▶ [Dataset entries]
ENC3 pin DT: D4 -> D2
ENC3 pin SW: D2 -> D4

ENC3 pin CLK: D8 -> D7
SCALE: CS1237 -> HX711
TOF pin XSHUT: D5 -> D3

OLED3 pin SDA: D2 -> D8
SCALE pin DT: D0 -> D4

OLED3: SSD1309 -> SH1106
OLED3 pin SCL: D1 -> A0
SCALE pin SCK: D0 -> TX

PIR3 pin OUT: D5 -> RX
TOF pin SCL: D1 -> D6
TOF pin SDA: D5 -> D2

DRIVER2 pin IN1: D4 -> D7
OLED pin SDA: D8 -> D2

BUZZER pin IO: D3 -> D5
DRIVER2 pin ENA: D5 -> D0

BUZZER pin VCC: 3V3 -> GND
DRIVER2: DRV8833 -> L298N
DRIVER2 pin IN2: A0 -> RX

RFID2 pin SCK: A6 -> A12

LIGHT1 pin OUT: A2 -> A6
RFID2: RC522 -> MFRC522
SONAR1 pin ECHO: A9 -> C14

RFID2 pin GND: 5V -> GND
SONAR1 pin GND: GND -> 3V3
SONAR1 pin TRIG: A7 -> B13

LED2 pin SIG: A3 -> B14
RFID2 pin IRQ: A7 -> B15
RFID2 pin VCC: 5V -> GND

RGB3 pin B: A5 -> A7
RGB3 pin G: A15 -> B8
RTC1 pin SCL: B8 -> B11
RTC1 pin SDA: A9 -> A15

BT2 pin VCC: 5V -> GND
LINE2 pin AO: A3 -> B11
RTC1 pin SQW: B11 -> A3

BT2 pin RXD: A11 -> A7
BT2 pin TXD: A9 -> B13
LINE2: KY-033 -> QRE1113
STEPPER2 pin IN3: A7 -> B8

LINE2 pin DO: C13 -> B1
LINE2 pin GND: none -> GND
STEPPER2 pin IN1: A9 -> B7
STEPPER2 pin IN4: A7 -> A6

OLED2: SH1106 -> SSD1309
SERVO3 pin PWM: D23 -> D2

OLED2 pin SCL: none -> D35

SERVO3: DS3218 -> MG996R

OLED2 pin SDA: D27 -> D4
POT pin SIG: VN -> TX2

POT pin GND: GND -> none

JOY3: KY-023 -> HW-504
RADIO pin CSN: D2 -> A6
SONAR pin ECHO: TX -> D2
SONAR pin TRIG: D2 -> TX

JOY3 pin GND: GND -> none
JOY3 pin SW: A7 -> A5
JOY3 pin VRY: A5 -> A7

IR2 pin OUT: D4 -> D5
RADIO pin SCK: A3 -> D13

▶ [About this task]
Output the entire listing exactly as it appears above.

▶ [Worked solution]
ENC3 pin DT: D4 -> D2
ENC3 pin SW: D2 -> D4

ENC3 pin CLK: D8 -> D7
SCALE: CS1237 -> HX711
TOF pin XSHUT: D5 -> D3

OLED3 pin SDA: D2 -> D8
SCALE pin DT: D0 -> D4

OLED3: SSD1309 -> SH1106
OLED3 pin SCL: D1 -> A0
SCALE pin SCK: D0 -> TX

PIR3 pin OUT: D5 -> RX
TOF pin SCL: D1 -> D6
TOF pin SDA: D5 -> D2

DRIVER2 pin IN1: D4 -> D7
OLED pin SDA: D8 -> D2

BUZZER pin IO: D3 -> D5
DRIVER2 pin ENA: D5 -> D0

BUZZER pin VCC: 3V3 -> GND
DRIVER2: DRV8833 -> L298N
DRIVER2 pin IN2: A0 -> RX

RFID2 pin SCK: A6 -> A12

LIGHT1 pin OUT: A2 -> A6
RFID2: RC522 -> MFRC522
SONAR1 pin ECHO: A9 -> C14

RFID2 pin GND: 5V -> GND
SONAR1 pin GND: GND -> 3V3
SONAR1 pin TRIG: A7 -> B13

LED2 pin SIG: A3 -> B14
RFID2 pin IRQ: A7 -> B15
RFID2 pin VCC: 5V -> GND

RGB3 pin B: A5 -> A7
RGB3 pin G: A15 -> B8
RTC1 pin SCL: B8 -> B11
RTC1 pin SDA: A9 -> A15

BT2 pin VCC: 5V -> GND
LINE2 pin AO: A3 -> B11
RTC1 pin SQW: B11 -> A3

BT2 pin RXD: A11 -> A7
BT2 pin TXD: A9 -> B13
LINE2: KY-033 -> QRE1113
STEPPER2 pin IN3: A7 -> B8

LINE2 pin DO: C13 -> B1
LINE2 pin GND: none -> GND
STEPPER2 pin IN1: A9 -> B7
STEPPER2 pin IN4: A7 -> A6

OLED2: SH1106 -> SSD1309
SERVO3 pin PWM: D23 -> D2

OLED2 pin SCL: none -> D35

SERVO3: DS3218 -> MG996R

OLED2 pin SDA: D27 -> D4
POT pin SIG: VN -> TX2

POT pin GND: GND -> none

JOY3: KY-023 -> HW-504
RADIO pin CSN: D2 -> A6
SONAR pin ECHO: TX -> D2
SONAR pin TRIG: D2 -> TX

JOY3 pin GND: GND -> none
JOY3 pin SW: A7 -> A5
JOY3 pin VRY: A5 -> A7

IR2 pin OUT: D4 -> D5
RADIO pin SCK: A3 -> D13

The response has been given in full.